Set exercise ::
Reproduce the records below verbatim, from the first line up to and including the line that contains "Ljubljana: 5:03 -> 5:01".
== Records for the exercise ==
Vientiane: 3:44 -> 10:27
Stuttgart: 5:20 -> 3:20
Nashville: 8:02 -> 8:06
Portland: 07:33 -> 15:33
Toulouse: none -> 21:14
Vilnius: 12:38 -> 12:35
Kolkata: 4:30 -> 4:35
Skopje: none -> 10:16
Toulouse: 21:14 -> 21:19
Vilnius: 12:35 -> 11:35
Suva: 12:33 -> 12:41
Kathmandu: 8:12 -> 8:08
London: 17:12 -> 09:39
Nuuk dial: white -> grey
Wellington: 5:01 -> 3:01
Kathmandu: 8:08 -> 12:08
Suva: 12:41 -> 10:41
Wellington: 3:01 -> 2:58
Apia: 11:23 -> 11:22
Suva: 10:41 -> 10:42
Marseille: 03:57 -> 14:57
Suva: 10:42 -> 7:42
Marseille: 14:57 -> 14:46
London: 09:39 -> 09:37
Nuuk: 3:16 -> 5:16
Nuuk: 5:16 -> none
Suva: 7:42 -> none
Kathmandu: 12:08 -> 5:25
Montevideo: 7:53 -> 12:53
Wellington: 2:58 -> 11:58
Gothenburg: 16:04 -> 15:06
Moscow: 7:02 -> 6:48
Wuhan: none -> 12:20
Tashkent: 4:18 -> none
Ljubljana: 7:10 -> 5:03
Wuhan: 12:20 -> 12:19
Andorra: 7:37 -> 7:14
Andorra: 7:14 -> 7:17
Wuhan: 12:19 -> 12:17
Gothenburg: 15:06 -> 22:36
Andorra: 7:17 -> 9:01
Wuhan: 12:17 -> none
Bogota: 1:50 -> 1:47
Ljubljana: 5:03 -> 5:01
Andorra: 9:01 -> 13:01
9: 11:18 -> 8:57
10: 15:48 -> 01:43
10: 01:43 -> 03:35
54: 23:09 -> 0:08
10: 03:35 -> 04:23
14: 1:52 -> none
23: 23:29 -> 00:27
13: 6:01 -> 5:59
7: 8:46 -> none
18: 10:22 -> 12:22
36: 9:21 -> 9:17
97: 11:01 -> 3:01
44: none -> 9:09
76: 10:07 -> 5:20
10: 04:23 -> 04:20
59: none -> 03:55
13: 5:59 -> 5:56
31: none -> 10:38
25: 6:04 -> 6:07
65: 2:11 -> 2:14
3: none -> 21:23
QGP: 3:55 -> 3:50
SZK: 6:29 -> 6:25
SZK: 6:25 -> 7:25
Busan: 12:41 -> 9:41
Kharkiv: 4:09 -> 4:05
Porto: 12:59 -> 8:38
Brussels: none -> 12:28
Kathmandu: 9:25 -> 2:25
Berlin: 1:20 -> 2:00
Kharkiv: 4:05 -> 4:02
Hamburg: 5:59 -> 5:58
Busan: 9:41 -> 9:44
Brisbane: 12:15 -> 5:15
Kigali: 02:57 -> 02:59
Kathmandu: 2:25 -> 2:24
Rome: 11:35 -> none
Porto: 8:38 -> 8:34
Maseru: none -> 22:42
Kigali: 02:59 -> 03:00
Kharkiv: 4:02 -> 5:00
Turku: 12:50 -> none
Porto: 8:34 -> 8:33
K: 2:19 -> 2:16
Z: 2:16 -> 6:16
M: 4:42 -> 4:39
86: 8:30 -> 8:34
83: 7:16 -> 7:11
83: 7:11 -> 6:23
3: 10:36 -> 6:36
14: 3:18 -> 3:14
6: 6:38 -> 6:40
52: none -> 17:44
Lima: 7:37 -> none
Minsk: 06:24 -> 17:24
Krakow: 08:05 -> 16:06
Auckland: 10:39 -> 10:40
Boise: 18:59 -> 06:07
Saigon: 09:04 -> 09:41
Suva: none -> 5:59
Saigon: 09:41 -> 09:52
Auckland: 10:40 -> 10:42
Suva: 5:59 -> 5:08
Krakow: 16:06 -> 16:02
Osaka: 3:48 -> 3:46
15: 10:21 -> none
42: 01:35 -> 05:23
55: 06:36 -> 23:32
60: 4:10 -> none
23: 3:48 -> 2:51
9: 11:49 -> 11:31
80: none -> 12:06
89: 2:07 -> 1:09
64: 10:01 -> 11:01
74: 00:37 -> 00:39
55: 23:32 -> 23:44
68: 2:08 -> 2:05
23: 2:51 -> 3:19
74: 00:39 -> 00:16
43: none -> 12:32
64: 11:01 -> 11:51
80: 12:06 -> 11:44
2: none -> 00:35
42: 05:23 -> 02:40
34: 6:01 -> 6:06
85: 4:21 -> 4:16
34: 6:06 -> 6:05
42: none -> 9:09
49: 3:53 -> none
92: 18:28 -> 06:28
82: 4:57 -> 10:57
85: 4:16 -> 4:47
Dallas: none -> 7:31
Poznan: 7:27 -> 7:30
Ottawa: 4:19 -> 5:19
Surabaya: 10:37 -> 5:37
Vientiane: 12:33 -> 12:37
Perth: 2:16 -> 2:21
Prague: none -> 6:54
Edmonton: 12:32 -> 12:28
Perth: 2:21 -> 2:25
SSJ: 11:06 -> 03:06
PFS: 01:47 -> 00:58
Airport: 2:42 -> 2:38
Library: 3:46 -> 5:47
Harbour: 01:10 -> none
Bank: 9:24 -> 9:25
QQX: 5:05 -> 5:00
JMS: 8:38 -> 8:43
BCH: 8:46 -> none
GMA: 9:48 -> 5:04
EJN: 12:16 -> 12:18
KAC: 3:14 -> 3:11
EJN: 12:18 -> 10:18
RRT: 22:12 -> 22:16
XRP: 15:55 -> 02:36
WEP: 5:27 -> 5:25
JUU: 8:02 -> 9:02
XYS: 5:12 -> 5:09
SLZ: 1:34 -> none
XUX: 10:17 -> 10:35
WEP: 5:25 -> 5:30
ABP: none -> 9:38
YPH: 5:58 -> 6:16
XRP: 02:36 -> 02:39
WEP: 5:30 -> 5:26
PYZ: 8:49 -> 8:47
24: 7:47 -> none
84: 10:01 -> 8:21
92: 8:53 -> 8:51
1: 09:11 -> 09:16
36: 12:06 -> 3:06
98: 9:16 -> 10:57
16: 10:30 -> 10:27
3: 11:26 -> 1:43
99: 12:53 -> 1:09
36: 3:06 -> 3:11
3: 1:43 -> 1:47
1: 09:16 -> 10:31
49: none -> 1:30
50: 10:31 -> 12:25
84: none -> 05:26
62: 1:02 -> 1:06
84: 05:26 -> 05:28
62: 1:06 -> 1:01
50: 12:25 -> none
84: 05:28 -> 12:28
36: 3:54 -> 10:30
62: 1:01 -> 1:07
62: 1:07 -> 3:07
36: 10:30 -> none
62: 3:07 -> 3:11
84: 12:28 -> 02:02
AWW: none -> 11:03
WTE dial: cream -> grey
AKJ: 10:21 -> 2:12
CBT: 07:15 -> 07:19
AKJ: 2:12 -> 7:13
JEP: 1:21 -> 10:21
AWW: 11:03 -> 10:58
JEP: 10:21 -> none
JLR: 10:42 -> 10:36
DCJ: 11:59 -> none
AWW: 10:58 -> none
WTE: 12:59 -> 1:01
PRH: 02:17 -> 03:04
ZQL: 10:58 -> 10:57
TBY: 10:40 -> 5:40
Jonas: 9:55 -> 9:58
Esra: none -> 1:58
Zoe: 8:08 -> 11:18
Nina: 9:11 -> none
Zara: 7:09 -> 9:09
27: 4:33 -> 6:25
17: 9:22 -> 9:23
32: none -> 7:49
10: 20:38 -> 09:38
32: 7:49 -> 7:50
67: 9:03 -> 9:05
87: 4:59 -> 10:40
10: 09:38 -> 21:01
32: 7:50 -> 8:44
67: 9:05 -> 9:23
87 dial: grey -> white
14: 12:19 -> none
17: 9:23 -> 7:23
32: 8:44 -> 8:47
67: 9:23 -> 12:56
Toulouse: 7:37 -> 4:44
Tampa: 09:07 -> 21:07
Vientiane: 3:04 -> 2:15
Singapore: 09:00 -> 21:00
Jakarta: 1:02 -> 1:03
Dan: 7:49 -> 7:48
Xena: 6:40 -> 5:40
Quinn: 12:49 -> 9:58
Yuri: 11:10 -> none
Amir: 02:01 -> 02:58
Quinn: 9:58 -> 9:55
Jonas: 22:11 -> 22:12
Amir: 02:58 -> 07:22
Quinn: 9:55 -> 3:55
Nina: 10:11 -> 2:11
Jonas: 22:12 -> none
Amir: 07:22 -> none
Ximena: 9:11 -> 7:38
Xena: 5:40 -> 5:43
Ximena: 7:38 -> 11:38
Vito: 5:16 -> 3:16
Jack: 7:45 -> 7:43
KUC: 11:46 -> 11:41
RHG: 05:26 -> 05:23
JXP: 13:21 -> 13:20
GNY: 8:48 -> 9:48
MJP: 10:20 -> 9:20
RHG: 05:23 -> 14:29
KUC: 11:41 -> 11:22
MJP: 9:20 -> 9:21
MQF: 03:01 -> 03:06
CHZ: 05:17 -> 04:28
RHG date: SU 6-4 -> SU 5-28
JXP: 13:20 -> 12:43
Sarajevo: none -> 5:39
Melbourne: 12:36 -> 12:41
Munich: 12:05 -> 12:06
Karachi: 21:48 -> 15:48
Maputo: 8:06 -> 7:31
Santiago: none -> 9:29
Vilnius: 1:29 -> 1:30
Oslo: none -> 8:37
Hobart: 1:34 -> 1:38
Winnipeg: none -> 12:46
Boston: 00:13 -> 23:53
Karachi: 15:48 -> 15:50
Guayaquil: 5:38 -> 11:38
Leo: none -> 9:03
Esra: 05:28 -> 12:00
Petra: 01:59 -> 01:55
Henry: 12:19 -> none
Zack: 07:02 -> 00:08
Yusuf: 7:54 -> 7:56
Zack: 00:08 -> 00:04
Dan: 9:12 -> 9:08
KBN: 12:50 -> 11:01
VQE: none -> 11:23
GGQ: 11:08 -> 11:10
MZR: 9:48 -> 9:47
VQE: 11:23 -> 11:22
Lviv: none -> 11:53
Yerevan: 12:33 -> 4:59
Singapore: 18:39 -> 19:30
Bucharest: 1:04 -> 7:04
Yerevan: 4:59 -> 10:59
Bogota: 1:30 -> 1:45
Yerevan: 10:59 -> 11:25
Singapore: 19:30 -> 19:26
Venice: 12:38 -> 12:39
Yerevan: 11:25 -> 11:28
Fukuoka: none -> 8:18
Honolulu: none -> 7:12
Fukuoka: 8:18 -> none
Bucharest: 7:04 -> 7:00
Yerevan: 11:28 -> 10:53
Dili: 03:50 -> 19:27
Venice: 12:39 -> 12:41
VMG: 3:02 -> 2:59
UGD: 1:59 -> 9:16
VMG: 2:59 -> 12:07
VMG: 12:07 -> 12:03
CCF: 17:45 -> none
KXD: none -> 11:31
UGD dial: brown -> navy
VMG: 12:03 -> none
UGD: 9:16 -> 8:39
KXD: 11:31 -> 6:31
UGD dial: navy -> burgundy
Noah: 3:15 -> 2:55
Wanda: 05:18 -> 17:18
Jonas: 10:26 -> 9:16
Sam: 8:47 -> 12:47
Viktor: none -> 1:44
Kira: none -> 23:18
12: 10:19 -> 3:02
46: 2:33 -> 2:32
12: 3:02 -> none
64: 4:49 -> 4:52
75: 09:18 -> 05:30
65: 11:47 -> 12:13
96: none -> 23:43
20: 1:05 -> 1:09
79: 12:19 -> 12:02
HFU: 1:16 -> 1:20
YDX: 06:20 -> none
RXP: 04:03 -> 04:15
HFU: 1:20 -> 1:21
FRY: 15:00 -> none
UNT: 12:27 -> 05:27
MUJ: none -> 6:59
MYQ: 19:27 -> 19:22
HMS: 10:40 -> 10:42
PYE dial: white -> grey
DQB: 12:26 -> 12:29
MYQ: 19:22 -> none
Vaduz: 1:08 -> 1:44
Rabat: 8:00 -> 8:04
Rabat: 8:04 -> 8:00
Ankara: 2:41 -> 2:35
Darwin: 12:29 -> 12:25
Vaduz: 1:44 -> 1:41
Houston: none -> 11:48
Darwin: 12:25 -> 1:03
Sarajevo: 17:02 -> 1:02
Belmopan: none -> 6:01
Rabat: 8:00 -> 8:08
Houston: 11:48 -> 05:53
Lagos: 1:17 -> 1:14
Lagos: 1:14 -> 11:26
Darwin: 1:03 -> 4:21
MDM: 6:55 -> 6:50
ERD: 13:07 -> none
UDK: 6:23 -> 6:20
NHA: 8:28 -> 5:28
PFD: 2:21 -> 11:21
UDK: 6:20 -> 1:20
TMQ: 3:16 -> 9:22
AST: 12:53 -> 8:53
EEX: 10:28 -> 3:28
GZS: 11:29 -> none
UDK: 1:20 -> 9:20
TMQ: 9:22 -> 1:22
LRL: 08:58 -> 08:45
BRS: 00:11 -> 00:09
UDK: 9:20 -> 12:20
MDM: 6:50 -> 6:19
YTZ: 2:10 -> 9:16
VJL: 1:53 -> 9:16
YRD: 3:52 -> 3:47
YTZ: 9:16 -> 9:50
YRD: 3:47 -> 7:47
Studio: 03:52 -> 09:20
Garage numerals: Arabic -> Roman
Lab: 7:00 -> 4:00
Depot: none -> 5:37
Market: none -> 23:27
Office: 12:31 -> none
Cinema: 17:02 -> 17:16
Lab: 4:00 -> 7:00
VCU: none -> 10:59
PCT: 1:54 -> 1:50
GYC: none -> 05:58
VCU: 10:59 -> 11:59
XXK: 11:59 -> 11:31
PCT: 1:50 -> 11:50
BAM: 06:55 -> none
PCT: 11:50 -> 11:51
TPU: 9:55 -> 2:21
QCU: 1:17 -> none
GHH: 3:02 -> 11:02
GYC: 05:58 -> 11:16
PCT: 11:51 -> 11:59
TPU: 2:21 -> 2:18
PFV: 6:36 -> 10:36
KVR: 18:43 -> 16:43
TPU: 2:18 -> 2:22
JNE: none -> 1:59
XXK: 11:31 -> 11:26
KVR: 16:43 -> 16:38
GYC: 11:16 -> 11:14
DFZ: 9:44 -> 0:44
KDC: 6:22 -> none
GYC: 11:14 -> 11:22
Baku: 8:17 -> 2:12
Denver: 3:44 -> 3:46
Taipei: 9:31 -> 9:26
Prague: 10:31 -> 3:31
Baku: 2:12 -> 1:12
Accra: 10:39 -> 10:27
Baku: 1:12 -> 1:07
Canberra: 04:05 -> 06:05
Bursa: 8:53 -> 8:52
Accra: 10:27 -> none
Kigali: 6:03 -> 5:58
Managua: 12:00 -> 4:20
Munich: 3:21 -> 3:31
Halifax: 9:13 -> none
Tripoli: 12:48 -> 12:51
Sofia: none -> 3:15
===
Worked answer ::
Vientiane: 3:44 -> 10:27
Stuttgart: 5:20 -> 3:20
Nashville: 8:02 -> 8:06
Portland: 07:33 -> 15:33
Toulouse: none -> 21:14
Vilnius: 12:38 -> 12:35
Kolkata: 4:30 -> 4:35
Skopje: none -> 10:16
Toulouse: 21:14 -> 21:19
Vilnius: 12:35 -> 11:35
Suva: 12:33 -> 12:41
Kathmandu: 8:12 -> 8:08
London: 17:12 -> 09:39
Nuuk dial: white -> grey
Wellington: 5:01 -> 3:01
Kathmandu: 8:08 -> 12:08
Suva: 12:41 -> 10:41
Wellington: 3:01 -> 2:58
Apia: 11:23 -> 11:22
Suva: 10:41 -> 10:42
Marseille: 03:57 -> 14:57
Suva: 10:42 -> 7:42
Marseille: 14:57 -> 14:46
London: 09:39 -> 09:37
Nuuk: 3:16 -> 5:16
Nuuk: 5:16 -> none
Suva: 7:42 -> none
Kathmandu: 12:08 -> 5:25
Montevideo: 7:53 -> 12:53
Wellington: 2:58 -> 11:58
Gothenburg: 16:04 -> 15:06
Moscow: 7:02 -> 6:48
Wuhan: none -> 12:20
Tashkent: 4:18 -> none
Ljubljana: 7:10 -> 5:03
Wuhan: 12:20 -> 12:19
Andorra: 7:37 -> 7:14
Andorra: 7:14 -> 7:17
Wuhan: 12:19 -> 12:17
Gothenburg: 15:06 -> 22:36
Andorra: 7:17 -> 9:01
Wuhan: 12:17 -> none
Bogota: 1:50 -> 1:47
Ljubljana: 5:03 -> 5:01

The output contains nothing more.